------ THE INPUT

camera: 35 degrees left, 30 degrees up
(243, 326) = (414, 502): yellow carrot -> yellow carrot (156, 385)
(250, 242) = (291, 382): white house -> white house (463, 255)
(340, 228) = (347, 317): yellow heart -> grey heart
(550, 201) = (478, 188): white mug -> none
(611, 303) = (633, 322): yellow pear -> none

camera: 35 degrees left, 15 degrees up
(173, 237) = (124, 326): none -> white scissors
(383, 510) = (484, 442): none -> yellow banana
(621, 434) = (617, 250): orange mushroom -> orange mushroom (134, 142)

------------
------ THE INPUT

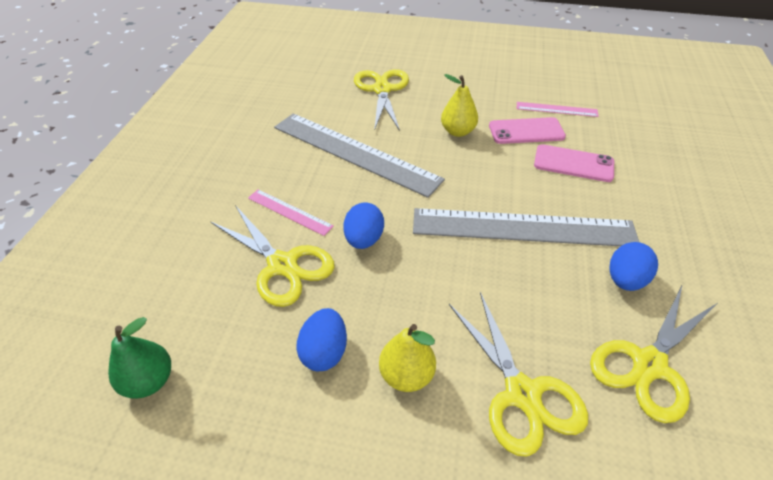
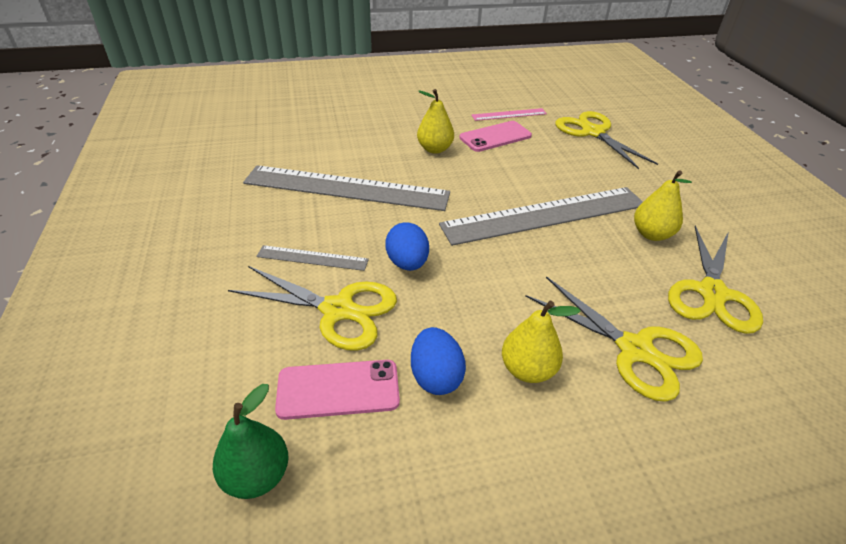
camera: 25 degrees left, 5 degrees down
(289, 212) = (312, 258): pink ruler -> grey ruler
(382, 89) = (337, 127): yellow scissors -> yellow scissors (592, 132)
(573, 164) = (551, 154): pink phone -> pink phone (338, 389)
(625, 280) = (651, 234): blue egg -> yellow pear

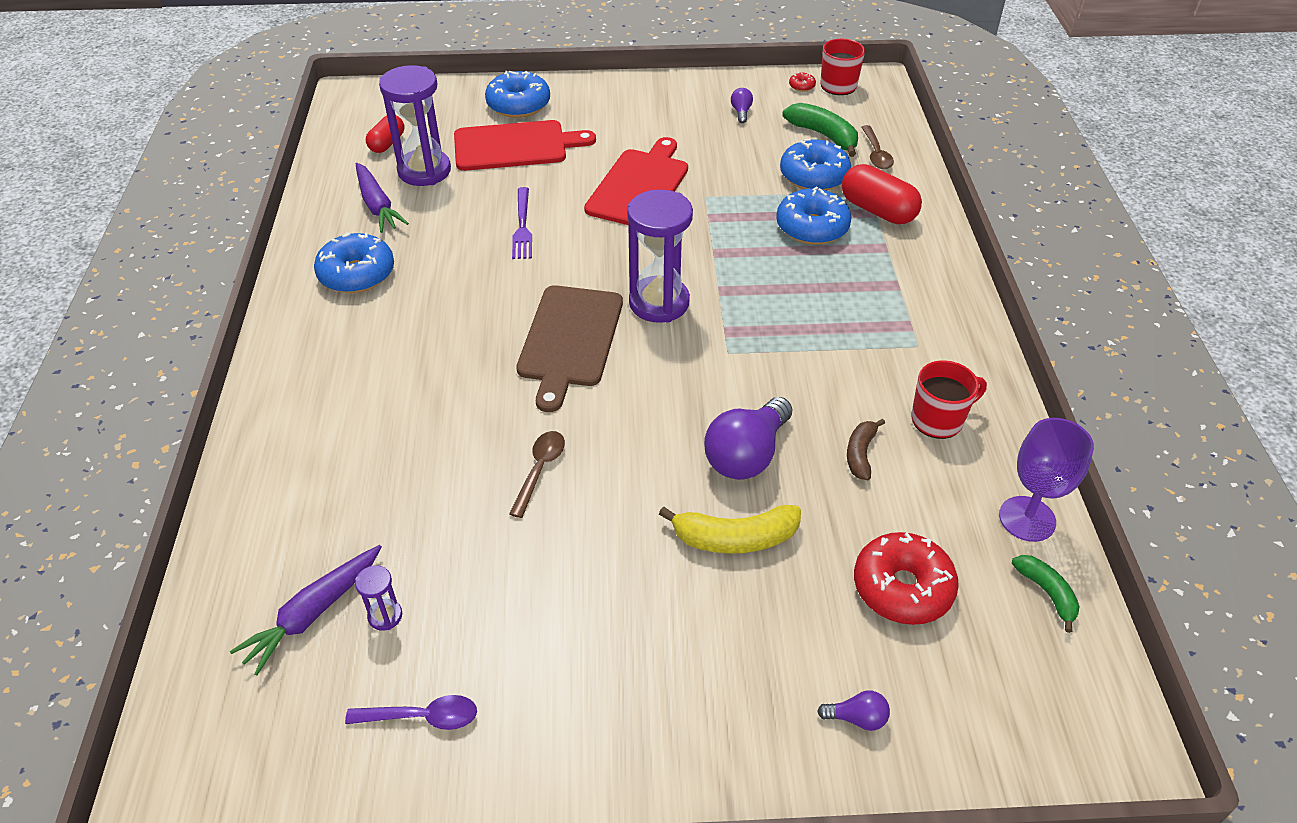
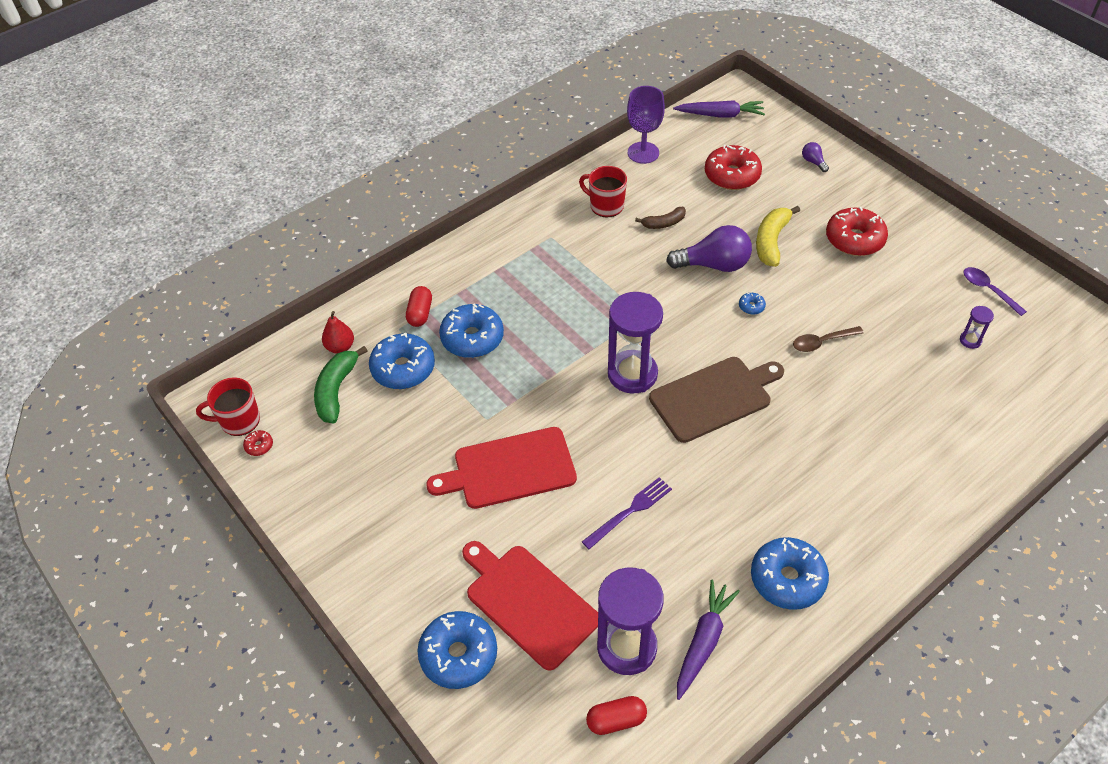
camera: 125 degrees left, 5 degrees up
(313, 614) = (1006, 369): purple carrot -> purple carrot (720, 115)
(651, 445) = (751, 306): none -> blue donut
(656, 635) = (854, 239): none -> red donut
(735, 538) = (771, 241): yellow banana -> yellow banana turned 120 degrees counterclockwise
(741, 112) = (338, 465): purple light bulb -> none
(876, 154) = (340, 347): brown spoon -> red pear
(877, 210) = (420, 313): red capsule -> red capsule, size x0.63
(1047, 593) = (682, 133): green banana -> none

------------

§ TASK TO CARRY OUT:
Every line in the entries above that has the word "pink" should be identified and copied.

§ RESPONSE:
(289, 212) = (312, 258): pink ruler -> grey ruler
(573, 164) = (551, 154): pink phone -> pink phone (338, 389)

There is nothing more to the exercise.